• _TASK INSTRUCTIONS_
Give all the lines below again, exactly, with no pictures.

• _DATA SECTION_
# # # # # # #
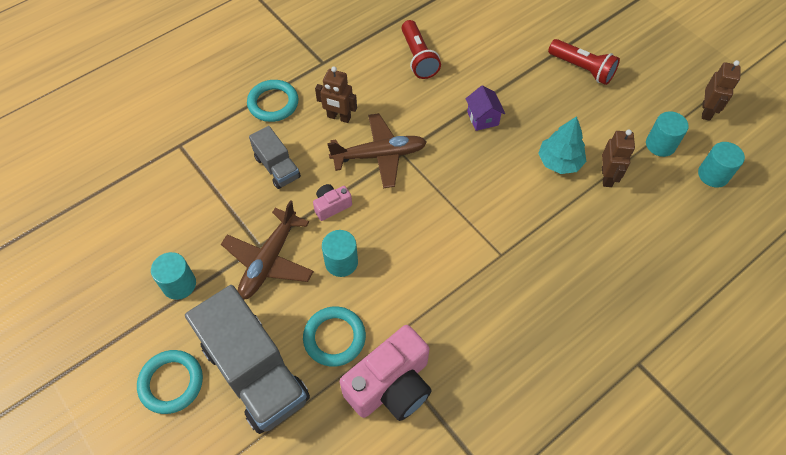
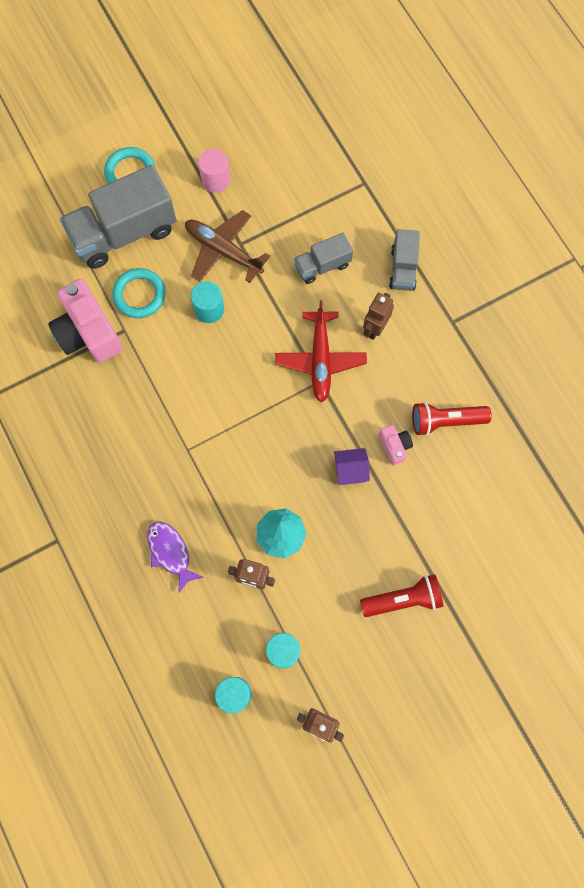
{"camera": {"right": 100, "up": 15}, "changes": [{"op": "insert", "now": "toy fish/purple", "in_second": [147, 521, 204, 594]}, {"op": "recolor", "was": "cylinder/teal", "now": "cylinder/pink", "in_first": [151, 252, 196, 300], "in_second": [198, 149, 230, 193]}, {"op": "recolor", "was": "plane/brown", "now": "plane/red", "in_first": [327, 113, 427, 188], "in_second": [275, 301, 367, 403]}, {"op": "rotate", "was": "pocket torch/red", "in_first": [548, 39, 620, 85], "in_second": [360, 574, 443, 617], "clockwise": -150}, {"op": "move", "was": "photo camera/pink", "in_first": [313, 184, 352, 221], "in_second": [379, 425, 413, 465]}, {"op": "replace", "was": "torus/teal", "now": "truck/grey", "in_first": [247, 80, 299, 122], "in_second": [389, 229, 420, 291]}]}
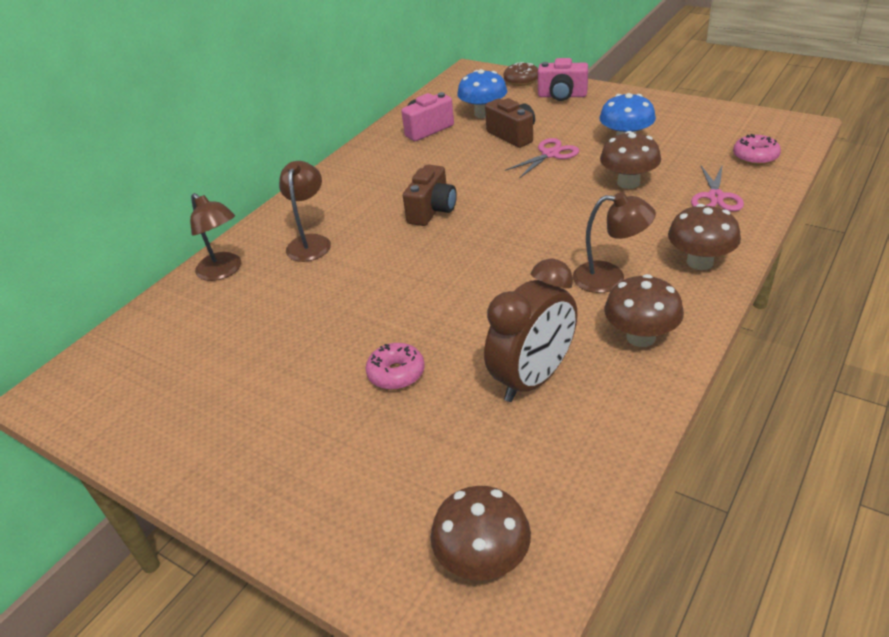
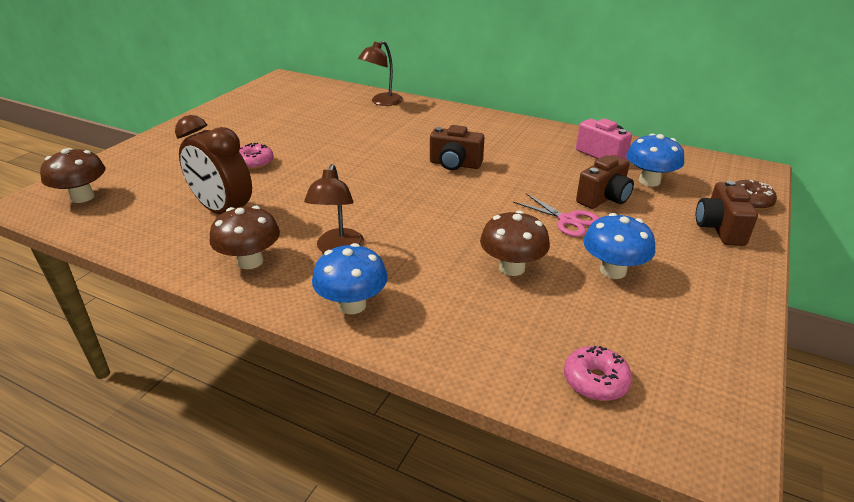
{"camera": {"right": 80, "up": -5}, "changes": [{"op": "recolor", "was": "toadstool/brown", "now": "toadstool/royal blue", "in_first": [668, 204, 741, 270], "in_second": [312, 243, 388, 314]}, {"op": "recolor", "was": "photo camera/pink", "now": "photo camera/brown", "in_first": [538, 58, 588, 101], "in_second": [696, 180, 758, 246]}, {"op": "delete", "was": "desk lamp/brown", "in_first": [279, 161, 331, 262]}, {"op": "delete", "was": "pair of scissors/pink", "in_first": [691, 164, 744, 211]}]}
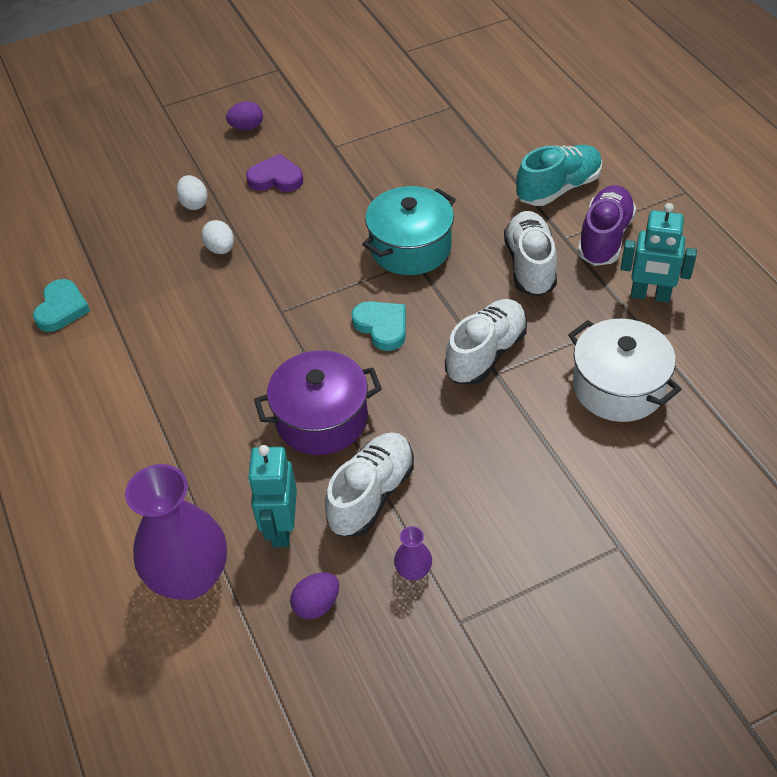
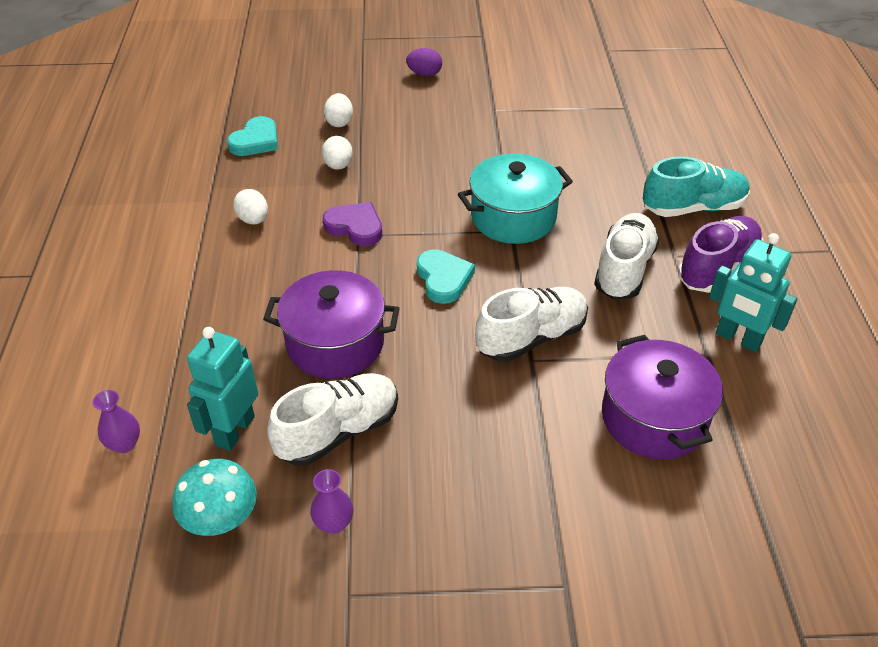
{"camera": {"right": 20, "up": -5}, "changes": [{"op": "resize", "was": "flower vase/purple", "in_first": [125, 464, 227, 600], "in_second": [93, 390, 140, 453], "ratio": 0.42}, {"op": "replace", "was": "egg/purple", "now": "toadstool/teal", "in_first": [290, 572, 339, 620], "in_second": [172, 459, 257, 536]}, {"op": "move", "was": "heart shape/teal", "in_first": [33, 279, 90, 332], "in_second": [227, 116, 278, 156]}, {"op": "insert", "now": "egg/white", "in_second": [233, 189, 268, 224]}, {"op": "move", "was": "heart shape/purple", "in_first": [246, 154, 303, 192], "in_second": [323, 202, 382, 246]}, {"op": "recolor", "was": "stockpot/white", "now": "stockpot/purple", "in_first": [568, 319, 682, 422], "in_second": [602, 335, 723, 459]}]}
# # # # # # #
• _ANSWER SPACE_
{"camera": {"right": 100, "up": 15}, "changes": [{"op": "insert", "now": "toy fish/purple", "in_second": [147, 521, 204, 594]}, {"op": "recolor", "was": "cylinder/teal", "now": "cylinder/pink", "in_first": [151, 252, 196, 300], "in_second": [198, 149, 230, 193]}, {"op": "recolor", "was": "plane/brown", "now": "plane/red", "in_first": [327, 113, 427, 188], "in_second": [275, 301, 367, 403]}, {"op": "rotate", "was": "pocket torch/red", "in_first": [548, 39, 620, 85], "in_second": [360, 574, 443, 617], "clockwise": -150}, {"op": "move", "was": "photo camera/pink", "in_first": [313, 184, 352, 221], "in_second": [379, 425, 413, 465]}, {"op": "replace", "was": "torus/teal", "now": "truck/grey", "in_first": [247, 80, 299, 122], "in_second": [389, 229, 420, 291]}]}
{"camera": {"right": 80, "up": -5}, "changes": [{"op": "recolor", "was": "toadstool/brown", "now": "toadstool/royal blue", "in_first": [668, 204, 741, 270], "in_second": [312, 243, 388, 314]}, {"op": "recolor", "was": "photo camera/pink", "now": "photo camera/brown", "in_first": [538, 58, 588, 101], "in_second": [696, 180, 758, 246]}, {"op": "delete", "was": "desk lamp/brown", "in_first": [279, 161, 331, 262]}, {"op": "delete", "was": "pair of scissors/pink", "in_first": [691, 164, 744, 211]}]}
{"camera": {"right": 20, "up": -5}, "changes": [{"op": "resize", "was": "flower vase/purple", "in_first": [125, 464, 227, 600], "in_second": [93, 390, 140, 453], "ratio": 0.42}, {"op": "replace", "was": "egg/purple", "now": "toadstool/teal", "in_first": [290, 572, 339, 620], "in_second": [172, 459, 257, 536]}, {"op": "move", "was": "heart shape/teal", "in_first": [33, 279, 90, 332], "in_second": [227, 116, 278, 156]}, {"op": "insert", "now": "egg/white", "in_second": [233, 189, 268, 224]}, {"op": "move", "was": "heart shape/purple", "in_first": [246, 154, 303, 192], "in_second": [323, 202, 382, 246]}, {"op": "recolor", "was": "stockpot/white", "now": "stockpot/purple", "in_first": [568, 319, 682, 422], "in_second": [602, 335, 723, 459]}]}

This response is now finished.